Instructions to follow>
When the line containing "(484, 213) = (533, 301): turquoise" appears in the entries below, begin printing there and stop after the line containing "(52, 335) = (72, 254): green"; print each of those lines exactly and no other line.
########################################
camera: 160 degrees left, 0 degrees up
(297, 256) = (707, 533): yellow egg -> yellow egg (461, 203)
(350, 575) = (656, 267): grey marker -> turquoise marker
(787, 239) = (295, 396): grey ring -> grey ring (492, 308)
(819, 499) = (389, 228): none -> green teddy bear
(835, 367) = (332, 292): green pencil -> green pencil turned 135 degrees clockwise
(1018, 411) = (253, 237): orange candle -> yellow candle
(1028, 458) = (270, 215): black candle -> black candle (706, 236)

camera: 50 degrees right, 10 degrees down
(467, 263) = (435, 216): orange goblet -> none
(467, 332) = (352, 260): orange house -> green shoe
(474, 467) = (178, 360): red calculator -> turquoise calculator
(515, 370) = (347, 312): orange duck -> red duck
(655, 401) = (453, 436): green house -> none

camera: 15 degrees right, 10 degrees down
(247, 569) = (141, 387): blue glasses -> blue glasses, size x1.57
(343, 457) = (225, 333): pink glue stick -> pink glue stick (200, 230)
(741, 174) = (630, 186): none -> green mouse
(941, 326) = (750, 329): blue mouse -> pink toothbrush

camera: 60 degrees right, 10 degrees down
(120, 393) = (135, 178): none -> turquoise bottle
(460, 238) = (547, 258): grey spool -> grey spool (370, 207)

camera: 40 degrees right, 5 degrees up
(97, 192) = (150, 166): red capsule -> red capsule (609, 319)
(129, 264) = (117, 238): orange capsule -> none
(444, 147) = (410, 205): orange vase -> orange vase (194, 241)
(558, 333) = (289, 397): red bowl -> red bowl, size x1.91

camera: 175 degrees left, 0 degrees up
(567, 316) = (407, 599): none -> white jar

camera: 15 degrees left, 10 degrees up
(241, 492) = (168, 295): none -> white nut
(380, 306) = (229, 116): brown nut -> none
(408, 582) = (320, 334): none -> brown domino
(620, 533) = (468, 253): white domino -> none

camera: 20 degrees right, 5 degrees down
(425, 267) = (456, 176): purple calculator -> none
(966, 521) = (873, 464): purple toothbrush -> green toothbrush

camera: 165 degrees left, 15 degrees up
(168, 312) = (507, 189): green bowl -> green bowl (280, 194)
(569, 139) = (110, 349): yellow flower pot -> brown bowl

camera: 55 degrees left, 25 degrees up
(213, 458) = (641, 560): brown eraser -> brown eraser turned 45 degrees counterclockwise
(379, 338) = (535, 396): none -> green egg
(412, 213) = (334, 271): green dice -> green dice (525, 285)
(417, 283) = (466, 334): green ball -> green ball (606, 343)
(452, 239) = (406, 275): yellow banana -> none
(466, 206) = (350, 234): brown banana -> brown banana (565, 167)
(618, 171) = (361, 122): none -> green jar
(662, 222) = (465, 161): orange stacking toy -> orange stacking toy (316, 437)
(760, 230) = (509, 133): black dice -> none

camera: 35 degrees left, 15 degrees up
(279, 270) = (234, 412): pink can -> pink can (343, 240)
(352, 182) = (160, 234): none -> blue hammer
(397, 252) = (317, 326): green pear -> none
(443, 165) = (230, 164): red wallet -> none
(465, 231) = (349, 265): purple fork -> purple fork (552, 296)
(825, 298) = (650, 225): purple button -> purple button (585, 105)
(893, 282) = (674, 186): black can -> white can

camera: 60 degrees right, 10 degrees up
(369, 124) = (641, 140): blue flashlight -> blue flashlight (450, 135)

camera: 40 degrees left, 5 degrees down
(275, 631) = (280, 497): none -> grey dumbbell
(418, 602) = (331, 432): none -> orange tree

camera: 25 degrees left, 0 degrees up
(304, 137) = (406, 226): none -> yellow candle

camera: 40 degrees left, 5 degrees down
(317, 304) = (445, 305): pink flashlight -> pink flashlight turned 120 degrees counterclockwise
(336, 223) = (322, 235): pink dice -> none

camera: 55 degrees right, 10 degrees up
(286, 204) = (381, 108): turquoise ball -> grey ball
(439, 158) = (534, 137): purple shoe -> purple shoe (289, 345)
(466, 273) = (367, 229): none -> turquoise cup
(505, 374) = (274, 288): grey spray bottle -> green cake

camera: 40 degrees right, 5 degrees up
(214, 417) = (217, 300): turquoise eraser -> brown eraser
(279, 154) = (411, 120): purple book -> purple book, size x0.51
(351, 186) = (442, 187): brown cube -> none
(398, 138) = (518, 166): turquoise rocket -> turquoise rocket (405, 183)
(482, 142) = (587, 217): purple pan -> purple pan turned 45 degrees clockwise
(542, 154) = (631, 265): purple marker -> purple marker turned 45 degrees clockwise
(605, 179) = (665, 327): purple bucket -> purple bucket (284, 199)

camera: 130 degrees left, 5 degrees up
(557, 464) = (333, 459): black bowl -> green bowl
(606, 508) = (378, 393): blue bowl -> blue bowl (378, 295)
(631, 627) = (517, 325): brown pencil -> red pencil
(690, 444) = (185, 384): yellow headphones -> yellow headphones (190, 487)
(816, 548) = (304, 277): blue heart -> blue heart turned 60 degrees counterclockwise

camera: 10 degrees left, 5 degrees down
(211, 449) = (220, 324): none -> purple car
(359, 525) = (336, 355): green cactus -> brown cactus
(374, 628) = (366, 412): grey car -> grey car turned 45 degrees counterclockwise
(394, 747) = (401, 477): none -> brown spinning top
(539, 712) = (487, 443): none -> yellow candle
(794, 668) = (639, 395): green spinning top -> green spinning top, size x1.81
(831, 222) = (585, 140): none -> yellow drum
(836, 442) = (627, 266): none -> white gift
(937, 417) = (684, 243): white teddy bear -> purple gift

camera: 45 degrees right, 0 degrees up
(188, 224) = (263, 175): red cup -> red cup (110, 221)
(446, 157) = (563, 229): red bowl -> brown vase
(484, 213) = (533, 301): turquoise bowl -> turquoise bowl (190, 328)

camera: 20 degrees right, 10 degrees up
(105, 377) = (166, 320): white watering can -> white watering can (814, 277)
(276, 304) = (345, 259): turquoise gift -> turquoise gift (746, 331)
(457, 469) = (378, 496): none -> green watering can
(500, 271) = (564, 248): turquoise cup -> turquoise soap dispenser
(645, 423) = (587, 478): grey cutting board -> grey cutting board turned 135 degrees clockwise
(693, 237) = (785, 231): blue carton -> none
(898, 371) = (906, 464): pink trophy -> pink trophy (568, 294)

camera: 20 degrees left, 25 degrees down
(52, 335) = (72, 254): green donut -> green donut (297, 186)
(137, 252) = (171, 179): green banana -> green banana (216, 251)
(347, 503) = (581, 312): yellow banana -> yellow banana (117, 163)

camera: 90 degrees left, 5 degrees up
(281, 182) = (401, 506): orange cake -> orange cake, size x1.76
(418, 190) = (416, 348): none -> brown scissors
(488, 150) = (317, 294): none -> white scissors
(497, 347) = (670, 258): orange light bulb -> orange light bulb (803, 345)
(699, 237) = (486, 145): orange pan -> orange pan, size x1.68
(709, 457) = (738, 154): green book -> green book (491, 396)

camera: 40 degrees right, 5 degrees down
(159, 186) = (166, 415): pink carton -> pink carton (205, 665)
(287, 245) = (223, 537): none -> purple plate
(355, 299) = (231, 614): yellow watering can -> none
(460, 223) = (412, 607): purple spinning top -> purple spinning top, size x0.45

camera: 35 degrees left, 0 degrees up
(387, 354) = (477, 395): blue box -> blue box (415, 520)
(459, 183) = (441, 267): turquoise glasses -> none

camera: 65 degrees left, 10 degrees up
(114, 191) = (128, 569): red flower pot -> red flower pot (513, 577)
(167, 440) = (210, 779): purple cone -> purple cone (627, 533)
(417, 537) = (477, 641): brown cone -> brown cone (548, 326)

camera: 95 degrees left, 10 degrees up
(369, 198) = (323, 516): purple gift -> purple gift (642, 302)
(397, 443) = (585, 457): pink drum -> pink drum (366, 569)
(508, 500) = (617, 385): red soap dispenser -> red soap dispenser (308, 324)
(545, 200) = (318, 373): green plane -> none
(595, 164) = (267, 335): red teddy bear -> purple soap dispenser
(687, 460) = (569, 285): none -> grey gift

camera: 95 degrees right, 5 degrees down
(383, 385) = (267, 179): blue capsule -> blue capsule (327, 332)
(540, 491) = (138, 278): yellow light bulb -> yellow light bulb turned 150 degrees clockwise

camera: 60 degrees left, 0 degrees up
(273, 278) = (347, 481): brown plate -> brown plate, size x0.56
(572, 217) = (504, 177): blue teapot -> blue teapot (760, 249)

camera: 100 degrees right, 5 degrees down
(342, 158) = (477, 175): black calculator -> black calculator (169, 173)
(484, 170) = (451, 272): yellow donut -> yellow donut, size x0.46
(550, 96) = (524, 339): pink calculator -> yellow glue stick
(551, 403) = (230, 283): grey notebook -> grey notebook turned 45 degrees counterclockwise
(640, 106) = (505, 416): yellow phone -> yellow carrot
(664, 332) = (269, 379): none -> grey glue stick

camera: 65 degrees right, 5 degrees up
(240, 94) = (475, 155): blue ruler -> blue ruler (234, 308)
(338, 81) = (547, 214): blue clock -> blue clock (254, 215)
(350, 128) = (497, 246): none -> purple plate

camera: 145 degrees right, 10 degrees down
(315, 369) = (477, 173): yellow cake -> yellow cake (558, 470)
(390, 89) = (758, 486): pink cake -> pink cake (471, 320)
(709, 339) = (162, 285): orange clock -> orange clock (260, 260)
########################################
Your response>
(484, 213) = (533, 301): turquoise bowl -> turquoise bowl (190, 328)

camera: 20 degrees right, 10 degrees up
(105, 377) = (166, 320): white watering can -> white watering can (814, 277)
(276, 304) = (345, 259): turquoise gift -> turquoise gift (746, 331)
(457, 469) = (378, 496): none -> green watering can
(500, 271) = (564, 248): turquoise cup -> turquoise soap dispenser
(645, 423) = (587, 478): grey cutting board -> grey cutting board turned 135 degrees clockwise
(693, 237) = (785, 231): blue carton -> none
(898, 371) = (906, 464): pink trophy -> pink trophy (568, 294)

camera: 20 degrees left, 25 degrees down
(52, 335) = (72, 254): green donut -> green donut (297, 186)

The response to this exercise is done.